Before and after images
• • • • • • •

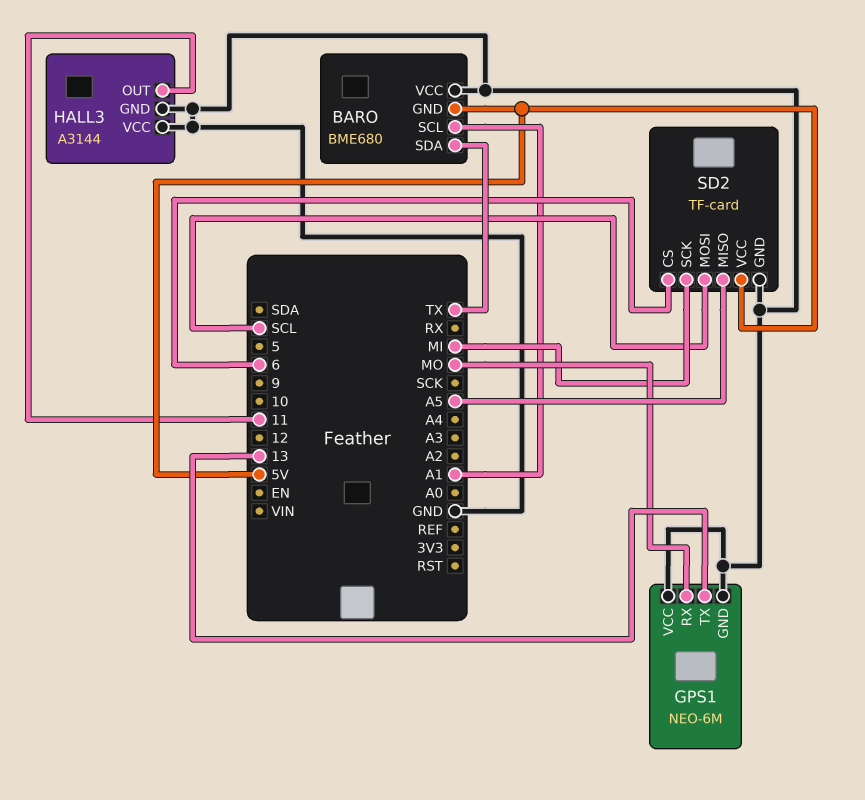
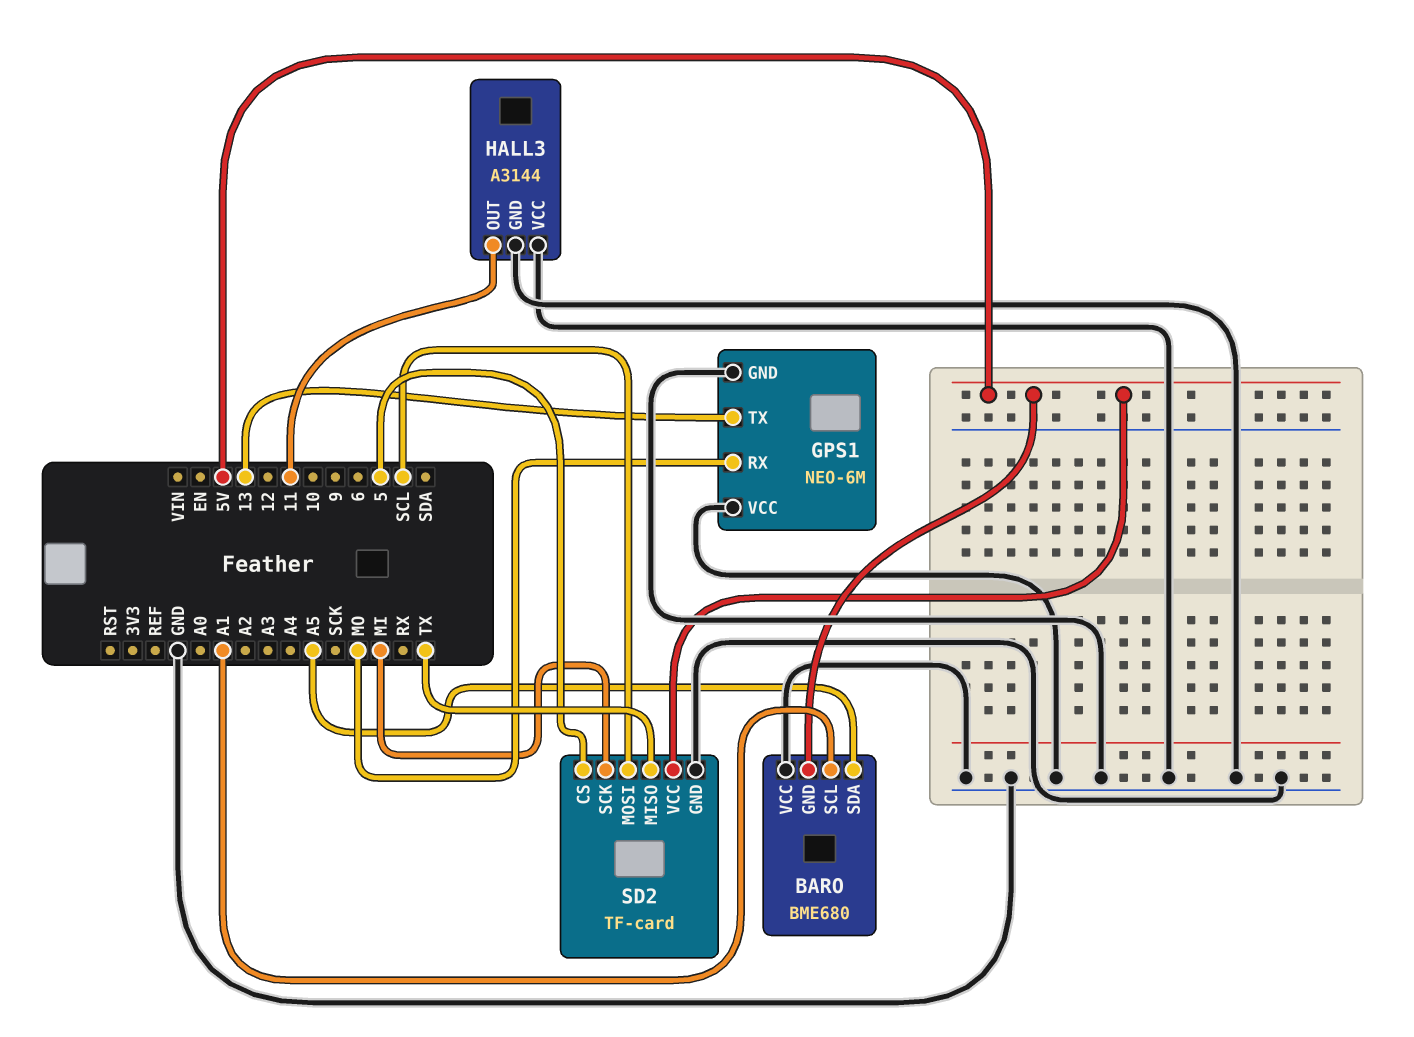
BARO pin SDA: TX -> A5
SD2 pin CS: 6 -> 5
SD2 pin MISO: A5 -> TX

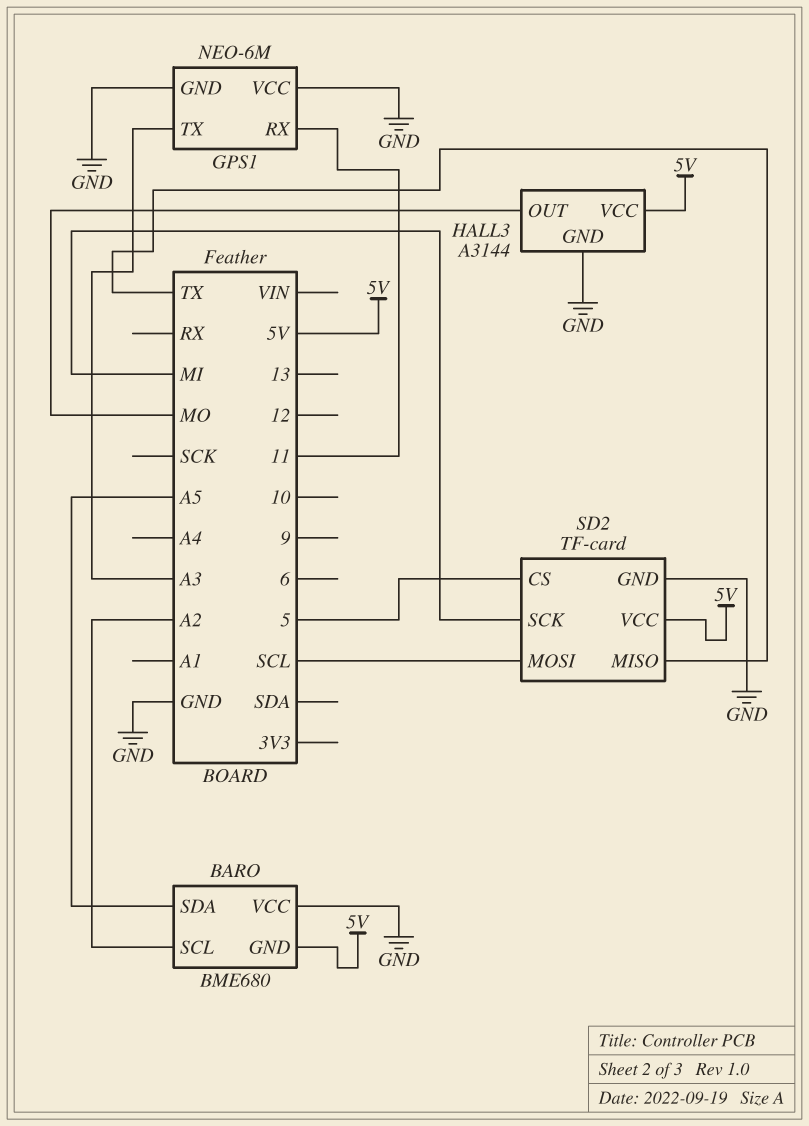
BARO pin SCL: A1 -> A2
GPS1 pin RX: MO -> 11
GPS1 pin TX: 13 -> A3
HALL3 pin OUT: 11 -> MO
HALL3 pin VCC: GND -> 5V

• • • • • • •

- Task item:
Your reply should consist of the data, transcribed exactly, and should hold no pictures.

- Response to the exercise:
BARO pin SDA: TX -> A5
SD2 pin CS: 6 -> 5
SD2 pin MISO: A5 -> TX

BARO pin SCL: A1 -> A2
GPS1 pin RX: MO -> 11
GPS1 pin TX: 13 -> A3
HALL3 pin OUT: 11 -> MO
HALL3 pin VCC: GND -> 5V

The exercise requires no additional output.